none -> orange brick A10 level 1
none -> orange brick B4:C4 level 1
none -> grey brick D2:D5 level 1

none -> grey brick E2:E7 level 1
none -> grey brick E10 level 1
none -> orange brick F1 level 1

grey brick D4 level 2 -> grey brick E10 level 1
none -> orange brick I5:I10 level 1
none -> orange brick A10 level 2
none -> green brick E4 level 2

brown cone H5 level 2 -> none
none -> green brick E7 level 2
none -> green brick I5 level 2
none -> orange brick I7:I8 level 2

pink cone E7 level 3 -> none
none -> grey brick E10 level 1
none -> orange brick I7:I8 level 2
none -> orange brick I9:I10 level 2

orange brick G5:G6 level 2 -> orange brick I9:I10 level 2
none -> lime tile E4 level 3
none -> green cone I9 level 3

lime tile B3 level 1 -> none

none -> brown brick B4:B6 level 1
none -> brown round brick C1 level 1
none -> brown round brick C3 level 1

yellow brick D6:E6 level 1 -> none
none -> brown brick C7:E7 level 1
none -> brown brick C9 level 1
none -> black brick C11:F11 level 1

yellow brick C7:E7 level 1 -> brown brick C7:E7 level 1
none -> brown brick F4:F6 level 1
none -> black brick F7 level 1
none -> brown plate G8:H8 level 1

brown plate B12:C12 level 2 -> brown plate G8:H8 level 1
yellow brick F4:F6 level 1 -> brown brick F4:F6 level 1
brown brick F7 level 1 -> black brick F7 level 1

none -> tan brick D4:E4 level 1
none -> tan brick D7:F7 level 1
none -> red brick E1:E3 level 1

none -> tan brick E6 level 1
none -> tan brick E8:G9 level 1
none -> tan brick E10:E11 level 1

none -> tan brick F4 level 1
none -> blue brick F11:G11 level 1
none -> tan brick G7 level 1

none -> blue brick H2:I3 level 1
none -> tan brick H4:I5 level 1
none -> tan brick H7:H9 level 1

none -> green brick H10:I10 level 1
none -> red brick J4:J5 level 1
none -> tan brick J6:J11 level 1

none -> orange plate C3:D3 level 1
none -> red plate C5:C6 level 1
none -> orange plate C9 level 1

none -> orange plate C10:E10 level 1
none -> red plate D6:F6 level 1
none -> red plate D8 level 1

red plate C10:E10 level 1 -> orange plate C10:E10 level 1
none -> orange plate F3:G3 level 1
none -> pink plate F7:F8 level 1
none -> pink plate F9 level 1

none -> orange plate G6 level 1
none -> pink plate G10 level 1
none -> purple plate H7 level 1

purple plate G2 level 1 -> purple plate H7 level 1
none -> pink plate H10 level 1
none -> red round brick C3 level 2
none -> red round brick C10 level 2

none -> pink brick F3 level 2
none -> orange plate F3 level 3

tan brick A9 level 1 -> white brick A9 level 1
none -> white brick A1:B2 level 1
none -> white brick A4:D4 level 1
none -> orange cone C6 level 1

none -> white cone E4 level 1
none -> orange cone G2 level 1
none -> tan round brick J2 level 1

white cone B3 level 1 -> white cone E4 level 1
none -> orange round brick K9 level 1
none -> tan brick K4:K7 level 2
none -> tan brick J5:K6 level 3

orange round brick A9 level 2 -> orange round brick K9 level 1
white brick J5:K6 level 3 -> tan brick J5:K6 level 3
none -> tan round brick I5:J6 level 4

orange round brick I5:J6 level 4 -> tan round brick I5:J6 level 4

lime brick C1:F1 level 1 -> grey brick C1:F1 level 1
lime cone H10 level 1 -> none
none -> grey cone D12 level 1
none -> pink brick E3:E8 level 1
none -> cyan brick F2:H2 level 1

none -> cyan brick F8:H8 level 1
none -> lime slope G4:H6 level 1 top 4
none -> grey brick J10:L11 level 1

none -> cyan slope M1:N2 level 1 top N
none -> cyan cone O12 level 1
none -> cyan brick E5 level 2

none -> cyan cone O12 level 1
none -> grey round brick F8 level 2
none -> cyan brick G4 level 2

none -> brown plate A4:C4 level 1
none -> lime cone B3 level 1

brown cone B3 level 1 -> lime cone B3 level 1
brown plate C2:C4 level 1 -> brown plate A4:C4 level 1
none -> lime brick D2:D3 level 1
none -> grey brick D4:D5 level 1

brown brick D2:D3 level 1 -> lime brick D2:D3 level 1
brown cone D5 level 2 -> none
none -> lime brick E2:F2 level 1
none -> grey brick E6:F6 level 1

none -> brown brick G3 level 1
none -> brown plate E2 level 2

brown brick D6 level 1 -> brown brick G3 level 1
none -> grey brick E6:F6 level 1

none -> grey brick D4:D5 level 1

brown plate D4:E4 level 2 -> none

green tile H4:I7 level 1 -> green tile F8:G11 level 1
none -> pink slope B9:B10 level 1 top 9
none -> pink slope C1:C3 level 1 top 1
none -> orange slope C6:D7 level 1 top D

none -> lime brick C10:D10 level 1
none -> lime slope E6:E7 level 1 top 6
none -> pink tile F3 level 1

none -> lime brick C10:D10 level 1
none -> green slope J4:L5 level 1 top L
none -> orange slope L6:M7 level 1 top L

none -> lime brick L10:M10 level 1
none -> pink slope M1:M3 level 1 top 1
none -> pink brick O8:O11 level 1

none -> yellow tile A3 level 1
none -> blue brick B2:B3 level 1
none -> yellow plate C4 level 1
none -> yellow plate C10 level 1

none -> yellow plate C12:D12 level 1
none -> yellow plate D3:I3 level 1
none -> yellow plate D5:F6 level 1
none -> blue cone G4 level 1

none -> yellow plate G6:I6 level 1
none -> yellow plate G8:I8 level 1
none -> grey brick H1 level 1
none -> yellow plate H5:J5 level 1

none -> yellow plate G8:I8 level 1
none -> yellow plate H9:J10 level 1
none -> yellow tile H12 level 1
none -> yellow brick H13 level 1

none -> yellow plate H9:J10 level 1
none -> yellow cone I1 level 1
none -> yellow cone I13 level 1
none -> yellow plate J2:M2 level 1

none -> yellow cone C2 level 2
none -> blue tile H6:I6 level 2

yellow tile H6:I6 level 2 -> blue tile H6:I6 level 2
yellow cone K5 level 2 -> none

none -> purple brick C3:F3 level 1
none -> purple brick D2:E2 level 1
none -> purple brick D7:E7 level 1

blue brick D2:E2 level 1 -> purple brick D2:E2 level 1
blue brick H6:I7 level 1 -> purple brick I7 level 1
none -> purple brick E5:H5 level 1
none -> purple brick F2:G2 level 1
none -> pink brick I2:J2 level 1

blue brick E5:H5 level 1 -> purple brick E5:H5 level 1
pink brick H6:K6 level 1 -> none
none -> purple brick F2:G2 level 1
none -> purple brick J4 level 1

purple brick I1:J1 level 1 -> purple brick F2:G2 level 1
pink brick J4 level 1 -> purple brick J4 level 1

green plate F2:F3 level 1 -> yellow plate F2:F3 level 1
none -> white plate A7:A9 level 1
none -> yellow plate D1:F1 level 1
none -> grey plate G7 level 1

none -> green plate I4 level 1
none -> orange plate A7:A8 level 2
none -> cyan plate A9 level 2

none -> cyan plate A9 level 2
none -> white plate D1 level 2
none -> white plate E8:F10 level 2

▶ [Task to carry out]
Hand back the material above in full, exactly as written.

▶ [Solution to this problem]
none -> orange brick A10 level 1
none -> orange brick B4:C4 level 1
none -> grey brick D2:D5 level 1

none -> grey brick E2:E7 level 1
none -> grey brick E10 level 1
none -> orange brick F1 level 1

grey brick D4 level 2 -> grey brick E10 level 1
none -> orange brick I5:I10 level 1
none -> orange brick A10 level 2
none -> green brick E4 level 2

brown cone H5 level 2 -> none
none -> green brick E7 level 2
none -> green brick I5 level 2
none -> orange brick I7:I8 level 2

pink cone E7 level 3 -> none
none -> grey brick E10 level 1
none -> orange brick I7:I8 level 2
none -> orange brick I9:I10 level 2

orange brick G5:G6 level 2 -> orange brick I9:I10 level 2
none -> lime tile E4 level 3
none -> green cone I9 level 3

lime tile B3 level 1 -> none

none -> brown brick B4:B6 level 1
none -> brown round brick C1 level 1
none -> brown round brick C3 level 1

yellow brick D6:E6 level 1 -> none
none -> brown brick C7:E7 level 1
none -> brown brick C9 level 1
none -> black brick C11:F11 level 1

yellow brick C7:E7 level 1 -> brown brick C7:E7 level 1
none -> brown brick F4:F6 level 1
none -> black brick F7 level 1
none -> brown plate G8:H8 level 1

brown plate B12:C12 level 2 -> brown plate G8:H8 level 1
yellow brick F4:F6 level 1 -> brown brick F4:F6 level 1
brown brick F7 level 1 -> black brick F7 level 1

none -> tan brick D4:E4 level 1
none -> tan brick D7:F7 level 1
none -> red brick E1:E3 level 1

none -> tan brick E6 level 1
none -> tan brick E8:G9 level 1
none -> tan brick E10:E11 level 1

none -> tan brick F4 level 1
none -> blue brick F11:G11 level 1
none -> tan brick G7 level 1

none -> blue brick H2:I3 level 1
none -> tan brick H4:I5 level 1
none -> tan brick H7:H9 level 1

none -> green brick H10:I10 level 1
none -> red brick J4:J5 level 1
none -> tan brick J6:J11 level 1

none -> orange plate C3:D3 level 1
none -> red plate C5:C6 level 1
none -> orange plate C9 level 1

none -> orange plate C10:E10 level 1
none -> red plate D6:F6 level 1
none -> red plate D8 level 1

red plate C10:E10 level 1 -> orange plate C10:E10 level 1
none -> orange plate F3:G3 level 1
none -> pink plate F7:F8 level 1
none -> pink plate F9 level 1

none -> orange plate G6 level 1
none -> pink plate G10 level 1
none -> purple plate H7 level 1

purple plate G2 level 1 -> purple plate H7 level 1
none -> pink plate H10 level 1
none -> red round brick C3 level 2
none -> red round brick C10 level 2

none -> pink brick F3 level 2
none -> orange plate F3 level 3

tan brick A9 level 1 -> white brick A9 level 1
none -> white brick A1:B2 level 1
none -> white brick A4:D4 level 1
none -> orange cone C6 level 1

none -> white cone E4 level 1
none -> orange cone G2 level 1
none -> tan round brick J2 level 1

white cone B3 level 1 -> white cone E4 level 1
none -> orange round brick K9 level 1
none -> tan brick K4:K7 level 2
none -> tan brick J5:K6 level 3

orange round brick A9 level 2 -> orange round brick K9 level 1
white brick J5:K6 level 3 -> tan brick J5:K6 level 3
none -> tan round brick I5:J6 level 4

orange round brick I5:J6 level 4 -> tan round brick I5:J6 level 4

lime brick C1:F1 level 1 -> grey brick C1:F1 level 1
lime cone H10 level 1 -> none
none -> grey cone D12 level 1
none -> pink brick E3:E8 level 1
none -> cyan brick F2:H2 level 1

none -> cyan brick F8:H8 level 1
none -> lime slope G4:H6 level 1 top 4
none -> grey brick J10:L11 level 1

none -> cyan slope M1:N2 level 1 top N
none -> cyan cone O12 level 1
none -> cyan brick E5 level 2

none -> cyan cone O12 level 1
none -> grey round brick F8 level 2
none -> cyan brick G4 level 2

none -> brown plate A4:C4 level 1
none -> lime cone B3 level 1

brown cone B3 level 1 -> lime cone B3 level 1
brown plate C2:C4 level 1 -> brown plate A4:C4 level 1
none -> lime brick D2:D3 level 1
none -> grey brick D4:D5 level 1

brown brick D2:D3 level 1 -> lime brick D2:D3 level 1
brown cone D5 level 2 -> none
none -> lime brick E2:F2 level 1
none -> grey brick E6:F6 level 1

none -> brown brick G3 level 1
none -> brown plate E2 level 2

brown brick D6 level 1 -> brown brick G3 level 1
none -> grey brick E6:F6 level 1

none -> grey brick D4:D5 level 1

brown plate D4:E4 level 2 -> none

green tile H4:I7 level 1 -> green tile F8:G11 level 1
none -> pink slope B9:B10 level 1 top 9
none -> pink slope C1:C3 level 1 top 1
none -> orange slope C6:D7 level 1 top D

none -> lime brick C10:D10 level 1
none -> lime slope E6:E7 level 1 top 6
none -> pink tile F3 level 1

none -> lime brick C10:D10 level 1
none -> green slope J4:L5 level 1 top L
none -> orange slope L6:M7 level 1 top L

none -> lime brick L10:M10 level 1
none -> pink slope M1:M3 level 1 top 1
none -> pink brick O8:O11 level 1

none -> yellow tile A3 level 1
none -> blue brick B2:B3 level 1
none -> yellow plate C4 level 1
none -> yellow plate C10 level 1

none -> yellow plate C12:D12 level 1
none -> yellow plate D3:I3 level 1
none -> yellow plate D5:F6 level 1
none -> blue cone G4 level 1

none -> yellow plate G6:I6 level 1
none -> yellow plate G8:I8 level 1
none -> grey brick H1 level 1
none -> yellow plate H5:J5 level 1

none -> yellow plate G8:I8 level 1
none -> yellow plate H9:J10 level 1
none -> yellow tile H12 level 1
none -> yellow brick H13 level 1

none -> yellow plate H9:J10 level 1
none -> yellow cone I1 level 1
none -> yellow cone I13 level 1
none -> yellow plate J2:M2 level 1

none -> yellow cone C2 level 2
none -> blue tile H6:I6 level 2

yellow tile H6:I6 level 2 -> blue tile H6:I6 level 2
yellow cone K5 level 2 -> none

none -> purple brick C3:F3 level 1
none -> purple brick D2:E2 level 1
none -> purple brick D7:E7 level 1

blue brick D2:E2 level 1 -> purple brick D2:E2 level 1
blue brick H6:I7 level 1 -> purple brick I7 level 1
none -> purple brick E5:H5 level 1
none -> purple brick F2:G2 level 1
none -> pink brick I2:J2 level 1

blue brick E5:H5 level 1 -> purple brick E5:H5 level 1
pink brick H6:K6 level 1 -> none
none -> purple brick F2:G2 level 1
none -> purple brick J4 level 1

purple brick I1:J1 level 1 -> purple brick F2:G2 level 1
pink brick J4 level 1 -> purple brick J4 level 1

green plate F2:F3 level 1 -> yellow plate F2:F3 level 1
none -> white plate A7:A9 level 1
none -> yellow plate D1:F1 level 1
none -> grey plate G7 level 1

none -> green plate I4 level 1
none -> orange plate A7:A8 level 2
none -> cyan plate A9 level 2

none -> cyan plate A9 level 2
none -> white plate D1 level 2
none -> white plate E8:F10 level 2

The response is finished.